WORK TASK
Give only the number of lines in these records that include "purple".
----
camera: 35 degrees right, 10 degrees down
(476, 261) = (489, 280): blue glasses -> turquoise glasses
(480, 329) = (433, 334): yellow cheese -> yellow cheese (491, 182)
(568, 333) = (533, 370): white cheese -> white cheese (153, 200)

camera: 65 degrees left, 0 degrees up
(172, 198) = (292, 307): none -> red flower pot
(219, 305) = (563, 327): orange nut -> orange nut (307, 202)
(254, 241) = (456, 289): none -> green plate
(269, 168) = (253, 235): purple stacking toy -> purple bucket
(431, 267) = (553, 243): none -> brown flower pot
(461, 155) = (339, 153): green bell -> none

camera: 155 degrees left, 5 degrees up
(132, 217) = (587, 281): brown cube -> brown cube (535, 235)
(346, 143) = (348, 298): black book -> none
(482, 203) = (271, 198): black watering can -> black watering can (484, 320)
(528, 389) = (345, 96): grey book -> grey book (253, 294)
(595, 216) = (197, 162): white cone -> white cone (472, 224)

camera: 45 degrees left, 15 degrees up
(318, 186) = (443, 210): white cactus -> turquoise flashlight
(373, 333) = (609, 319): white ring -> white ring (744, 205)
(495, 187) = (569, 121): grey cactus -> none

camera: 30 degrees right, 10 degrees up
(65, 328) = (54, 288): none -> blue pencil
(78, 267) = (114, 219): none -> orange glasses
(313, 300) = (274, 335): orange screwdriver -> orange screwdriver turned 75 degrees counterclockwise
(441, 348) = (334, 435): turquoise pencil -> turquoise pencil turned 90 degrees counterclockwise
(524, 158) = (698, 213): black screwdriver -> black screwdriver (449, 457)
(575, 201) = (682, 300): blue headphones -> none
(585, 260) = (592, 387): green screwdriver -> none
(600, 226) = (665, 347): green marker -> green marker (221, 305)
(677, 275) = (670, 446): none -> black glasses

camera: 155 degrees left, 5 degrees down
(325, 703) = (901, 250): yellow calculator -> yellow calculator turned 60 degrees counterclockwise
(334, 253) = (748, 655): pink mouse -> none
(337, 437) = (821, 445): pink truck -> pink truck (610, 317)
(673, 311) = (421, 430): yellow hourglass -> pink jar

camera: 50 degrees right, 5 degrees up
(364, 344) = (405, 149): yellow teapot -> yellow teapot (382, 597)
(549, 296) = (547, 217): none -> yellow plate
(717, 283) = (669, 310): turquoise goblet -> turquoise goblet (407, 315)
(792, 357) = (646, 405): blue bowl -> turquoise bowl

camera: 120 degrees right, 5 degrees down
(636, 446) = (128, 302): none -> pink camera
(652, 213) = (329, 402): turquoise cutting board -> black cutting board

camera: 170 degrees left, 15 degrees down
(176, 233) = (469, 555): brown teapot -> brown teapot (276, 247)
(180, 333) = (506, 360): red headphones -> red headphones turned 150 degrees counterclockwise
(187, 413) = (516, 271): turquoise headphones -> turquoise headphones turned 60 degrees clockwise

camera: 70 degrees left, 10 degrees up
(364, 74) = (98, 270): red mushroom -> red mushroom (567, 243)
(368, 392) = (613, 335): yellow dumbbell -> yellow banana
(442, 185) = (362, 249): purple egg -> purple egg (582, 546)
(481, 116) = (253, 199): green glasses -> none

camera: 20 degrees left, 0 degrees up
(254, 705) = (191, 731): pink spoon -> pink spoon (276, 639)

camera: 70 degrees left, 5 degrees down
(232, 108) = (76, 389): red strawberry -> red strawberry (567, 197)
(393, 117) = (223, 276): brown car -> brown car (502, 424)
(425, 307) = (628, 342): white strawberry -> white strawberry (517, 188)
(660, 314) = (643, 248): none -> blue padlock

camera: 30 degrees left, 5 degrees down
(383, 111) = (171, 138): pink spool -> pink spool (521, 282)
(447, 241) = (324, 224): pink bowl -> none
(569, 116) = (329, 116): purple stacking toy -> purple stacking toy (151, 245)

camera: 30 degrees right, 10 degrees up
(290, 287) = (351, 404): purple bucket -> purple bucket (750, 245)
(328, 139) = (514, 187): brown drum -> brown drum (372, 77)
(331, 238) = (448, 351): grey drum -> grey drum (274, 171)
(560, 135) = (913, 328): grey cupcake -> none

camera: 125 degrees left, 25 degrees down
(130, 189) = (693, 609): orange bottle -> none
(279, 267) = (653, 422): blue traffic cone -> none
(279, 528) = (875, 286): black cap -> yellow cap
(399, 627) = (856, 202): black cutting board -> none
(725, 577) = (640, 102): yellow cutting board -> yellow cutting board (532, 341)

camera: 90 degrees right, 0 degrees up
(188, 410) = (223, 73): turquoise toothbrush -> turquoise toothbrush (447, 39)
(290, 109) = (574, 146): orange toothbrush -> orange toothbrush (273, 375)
----
SOLUTION FOR THIS TASK
4